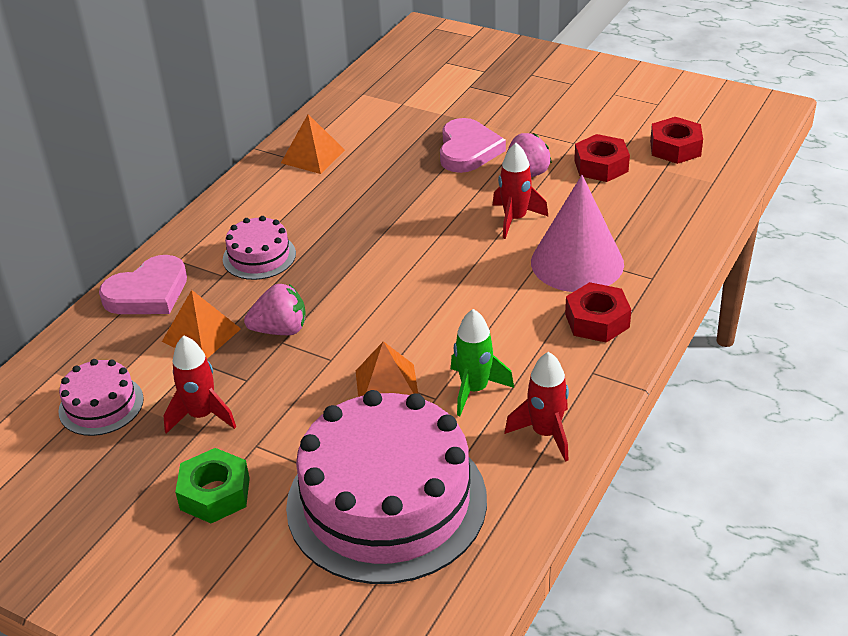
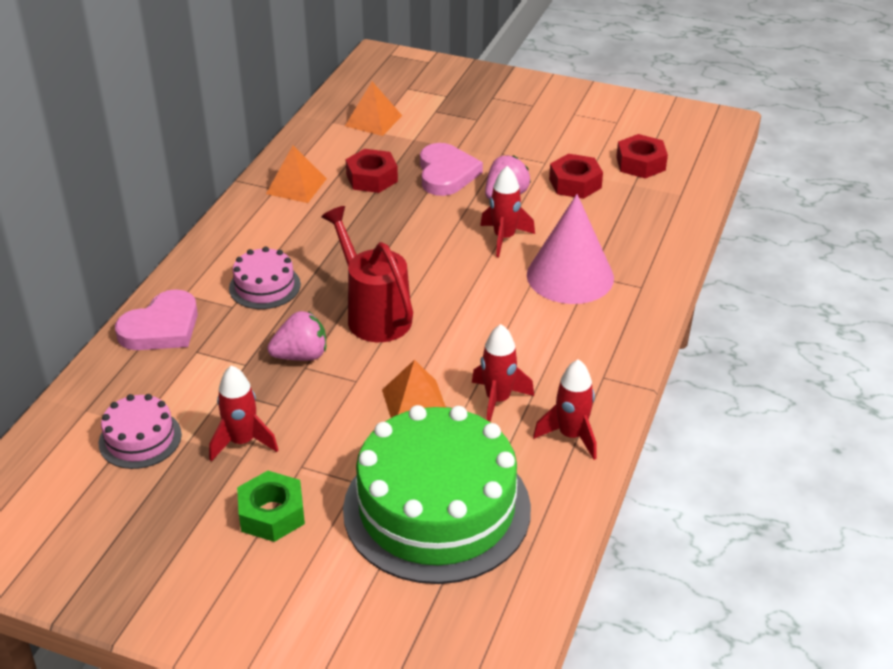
camera: 10 degrees left, 0 degrees up
(201, 335) = (224, 365): orange pyramid -> orange pyramid (373, 120)
(363, 292) = (374, 314): none -> red watering can
(386, 502) = (437, 508): pink cake -> green cake
(474, 390) = (498, 400): green rocket -> red rocket
(597, 320) = (598, 329): red nut -> red nut (372, 178)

- - -

* [Exercise brief]
Drop the images and repeat the data exactly.

* [Task response]
camera: 10 degrees left, 0 degrees up
(201, 335) = (224, 365): orange pyramid -> orange pyramid (373, 120)
(363, 292) = (374, 314): none -> red watering can
(386, 502) = (437, 508): pink cake -> green cake
(474, 390) = (498, 400): green rocket -> red rocket
(597, 320) = (598, 329): red nut -> red nut (372, 178)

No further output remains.